• Aim of the exercise
Make an exact copy of the records, leaving out the images.

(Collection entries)
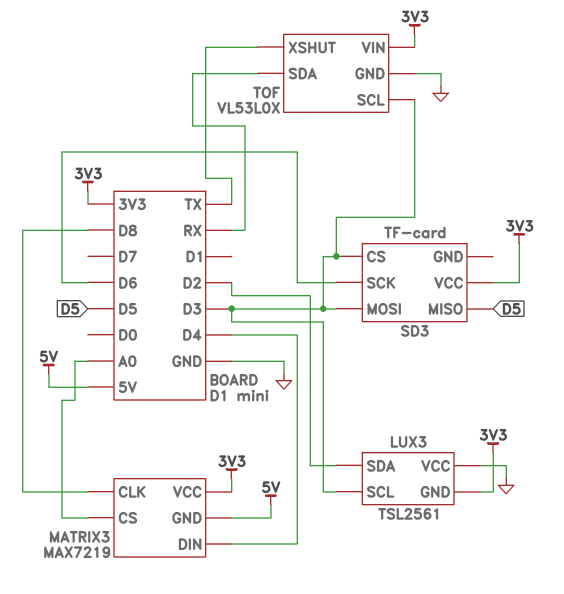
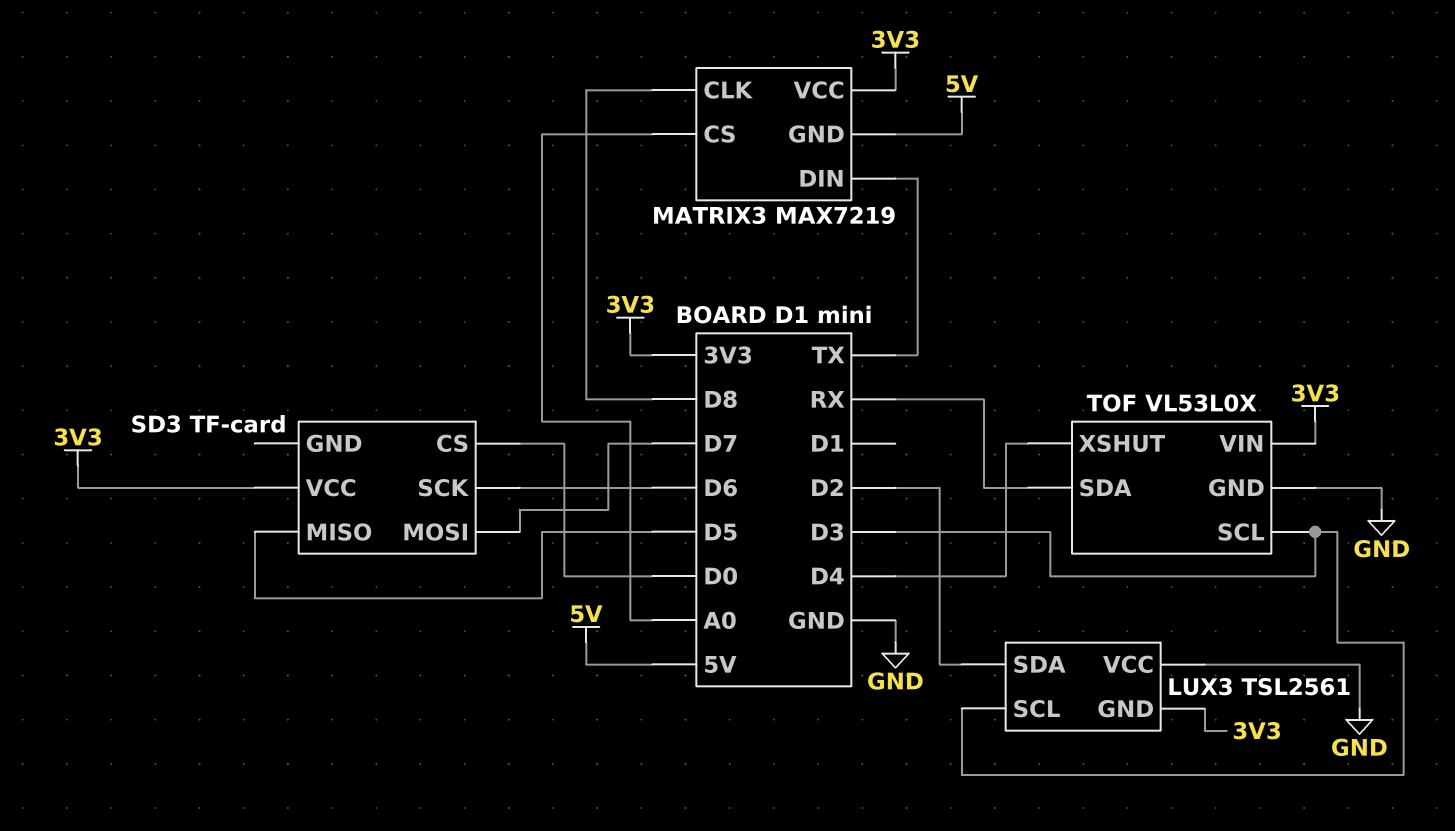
MATRIX3 pin DIN: D4 -> TX
SD3 pin CS: D3 -> D0
SD3 pin MOSI: D3 -> D7
TOF pin XSHUT: TX -> D4

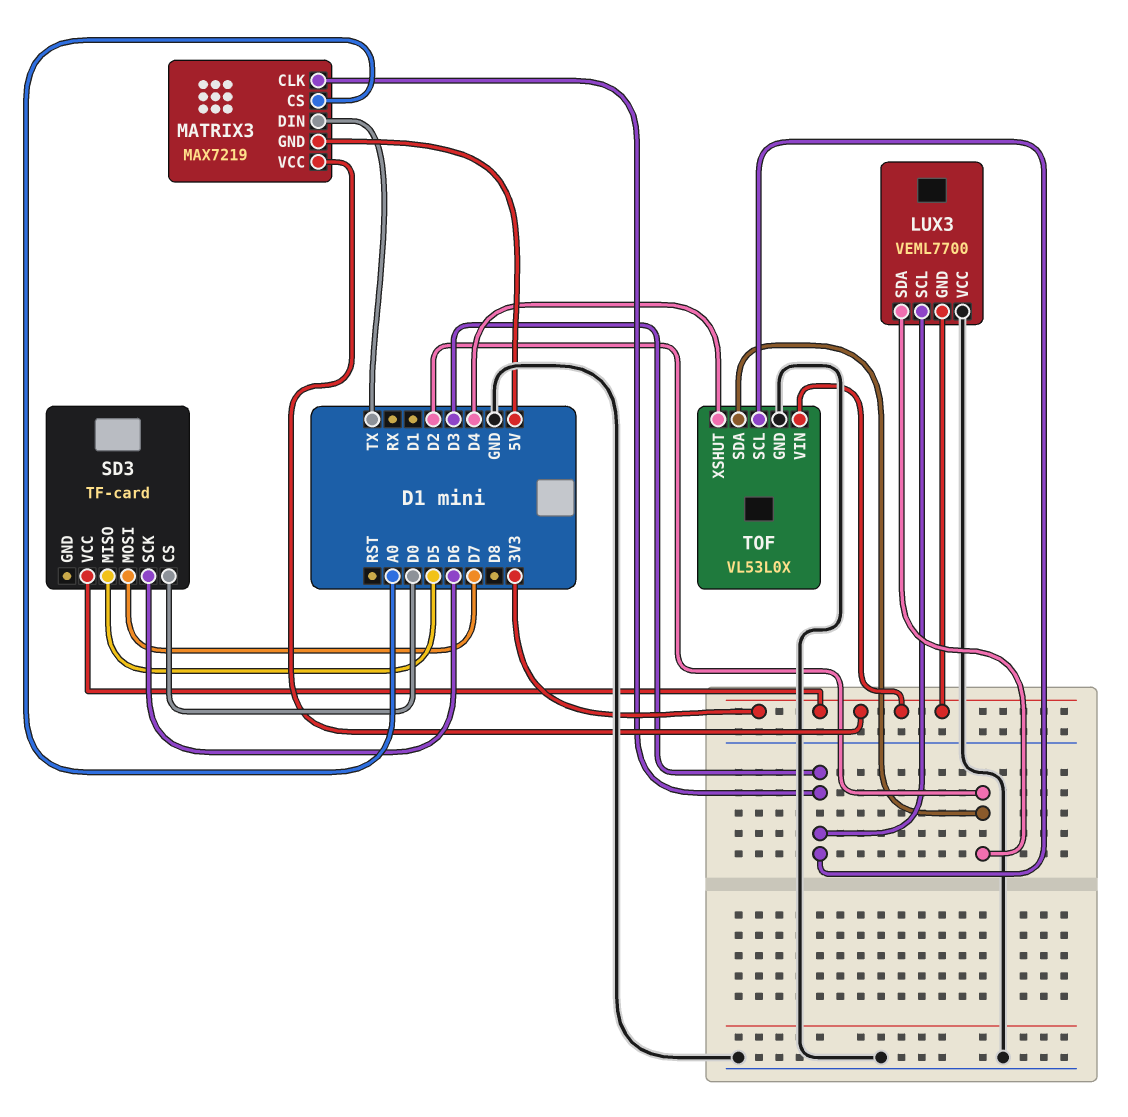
LUX3: TSL2561 -> VEML7700
MATRIX3 pin CLK: D8 -> D3
TOF pin SDA: RX -> D2

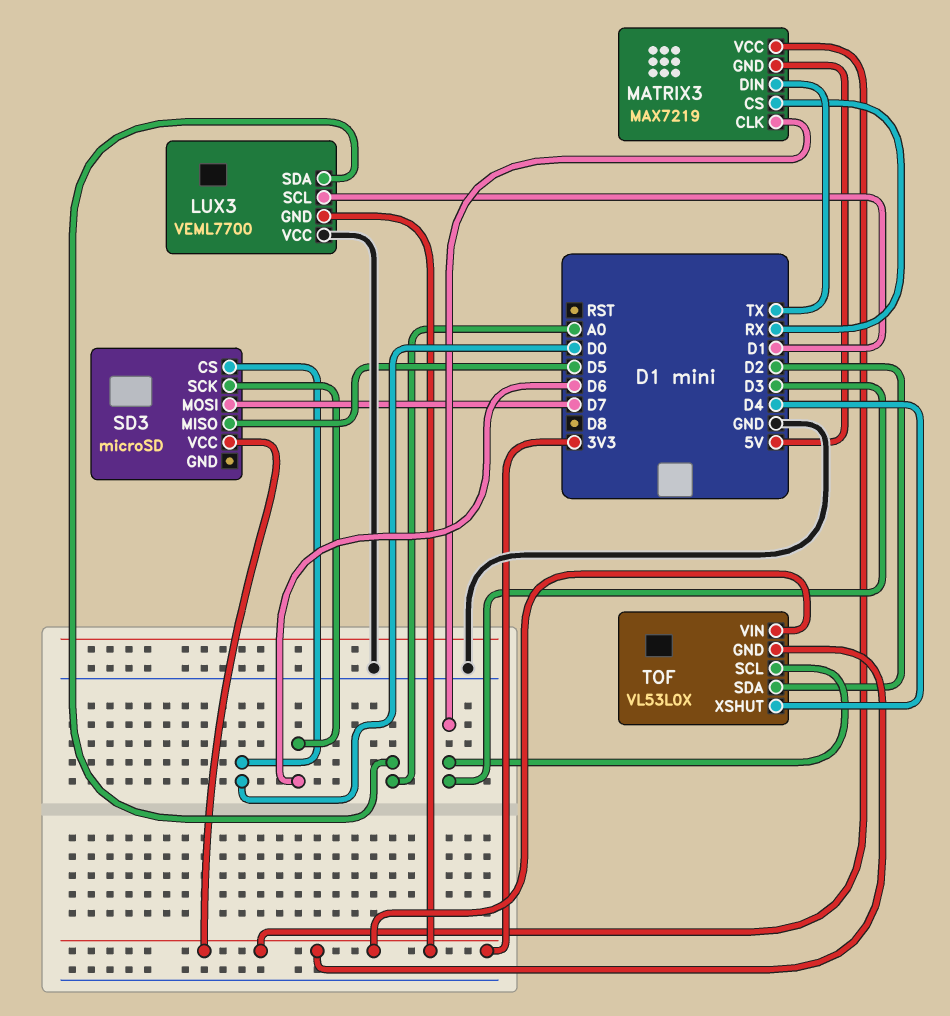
LUX3 pin SCL: D3 -> D1
LUX3 pin SDA: D2 -> A0
MATRIX3 pin CS: A0 -> RX
SD3: TF-card -> microSD
TOF pin GND: GND -> 3V3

• Solution for this exercise
MATRIX3 pin DIN: D4 -> TX
SD3 pin CS: D3 -> D0
SD3 pin MOSI: D3 -> D7
TOF pin XSHUT: TX -> D4

LUX3: TSL2561 -> VEML7700
MATRIX3 pin CLK: D8 -> D3
TOF pin SDA: RX -> D2

LUX3 pin SCL: D3 -> D1
LUX3 pin SDA: D2 -> A0
MATRIX3 pin CS: A0 -> RX
SD3: TF-card -> microSD
TOF pin GND: GND -> 3V3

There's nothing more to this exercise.